> _Collection entries_
=== Section Start ===
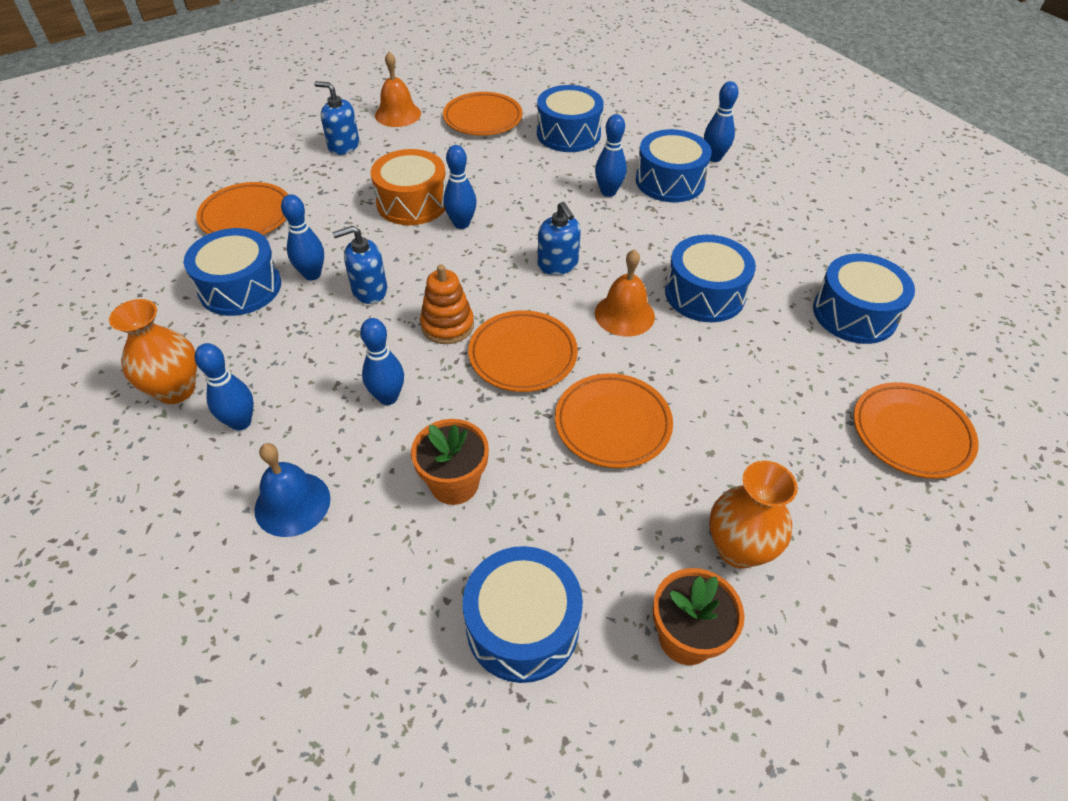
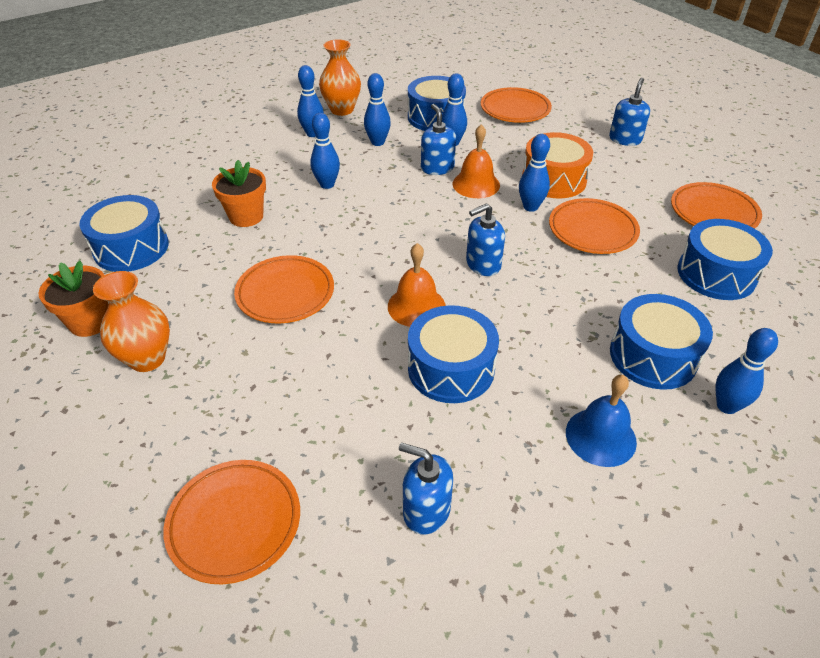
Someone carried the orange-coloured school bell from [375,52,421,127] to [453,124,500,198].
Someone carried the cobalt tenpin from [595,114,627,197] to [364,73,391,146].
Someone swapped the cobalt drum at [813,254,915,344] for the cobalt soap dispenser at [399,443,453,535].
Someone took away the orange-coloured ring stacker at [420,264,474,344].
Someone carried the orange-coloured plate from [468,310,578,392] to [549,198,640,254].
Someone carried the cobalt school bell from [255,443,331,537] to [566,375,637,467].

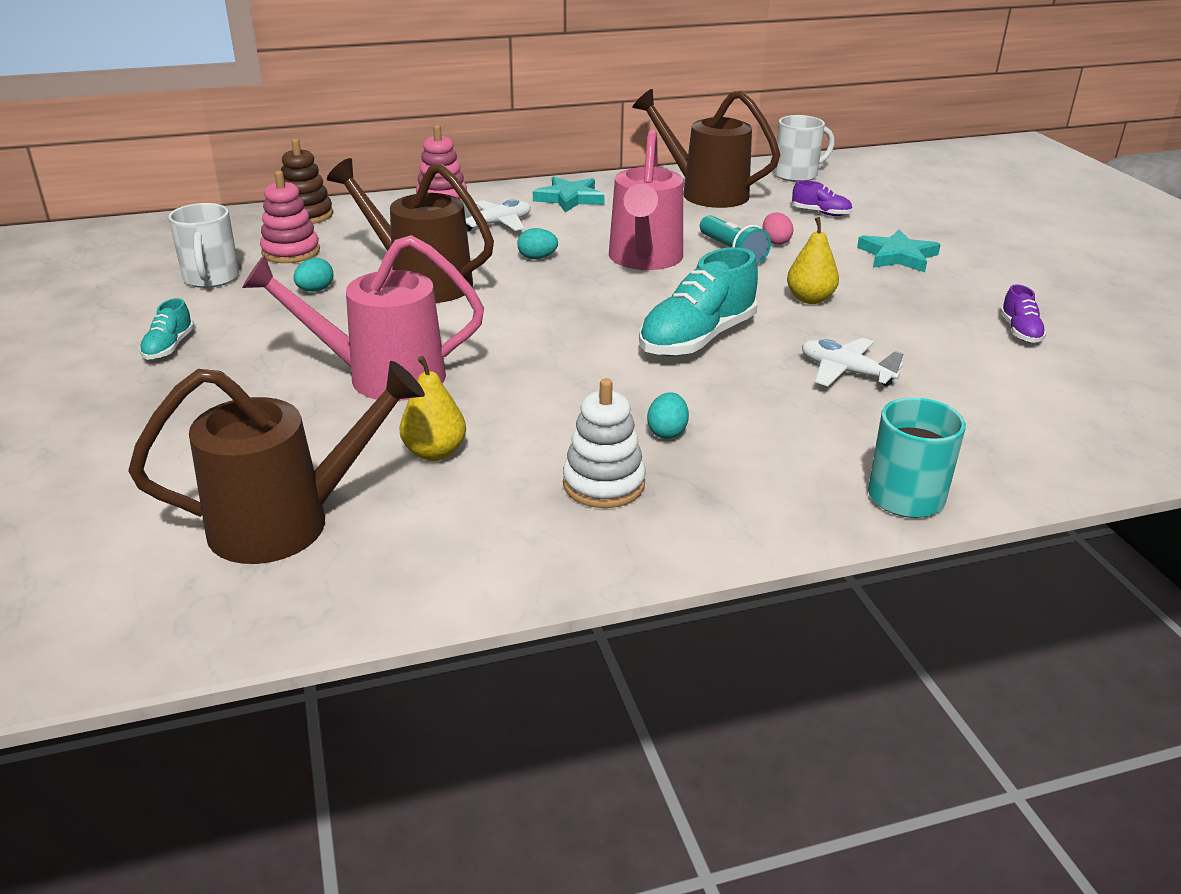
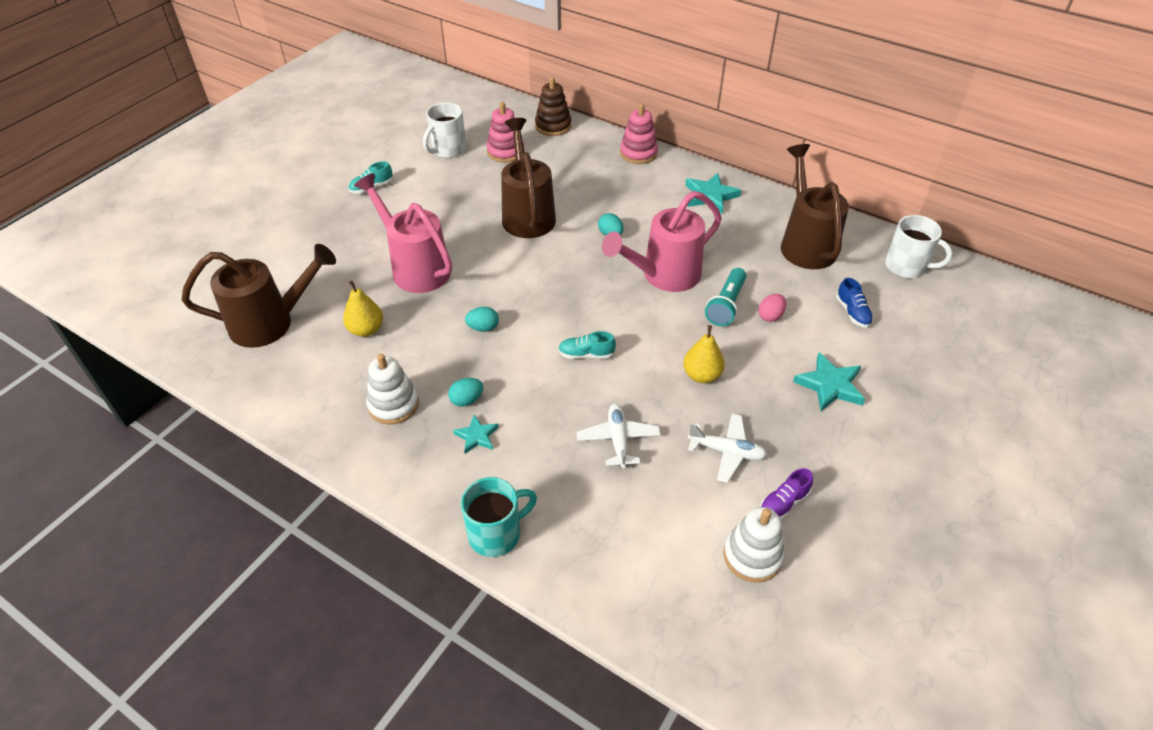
Someone repainted the purple sneaker at [792,180,852,216], which became the cobalt sneaker at [836,278,873,328].
Someone carried the white plane from [463,199,531,231] to [688,414,767,483].
Someone scaled the aqua sneaker at [639,247,758,356] by 0.49.
Someone carried the aqua toy egg from [293,258,333,292] to [465,307,499,332].
Someone rotated the russet sprinkling can at [128,361,425,564] by 45 degrees counterclockwise.
Someone put down the aqua five-pointed star at [453,415,499,454].
Someone put down the white ring stacker at [723,507,784,582].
=== Section End ===
> _TASK REQUIREMENTS_
Print every record above exactly, but no pictures.

> _REPLY_
Someone carried the orange-coloured school bell from [375,52,421,127] to [453,124,500,198].
Someone carried the cobalt tenpin from [595,114,627,197] to [364,73,391,146].
Someone swapped the cobalt drum at [813,254,915,344] for the cobalt soap dispenser at [399,443,453,535].
Someone took away the orange-coloured ring stacker at [420,264,474,344].
Someone carried the orange-coloured plate from [468,310,578,392] to [549,198,640,254].
Someone carried the cobalt school bell from [255,443,331,537] to [566,375,637,467].

Someone repainted the purple sneaker at [792,180,852,216], which became the cobalt sneaker at [836,278,873,328].
Someone carried the white plane from [463,199,531,231] to [688,414,767,483].
Someone scaled the aqua sneaker at [639,247,758,356] by 0.49.
Someone carried the aqua toy egg from [293,258,333,292] to [465,307,499,332].
Someone rotated the russet sprinkling can at [128,361,425,564] by 45 degrees counterclockwise.
Someone put down the aqua five-pointed star at [453,415,499,454].
Someone put down the white ring stacker at [723,507,784,582].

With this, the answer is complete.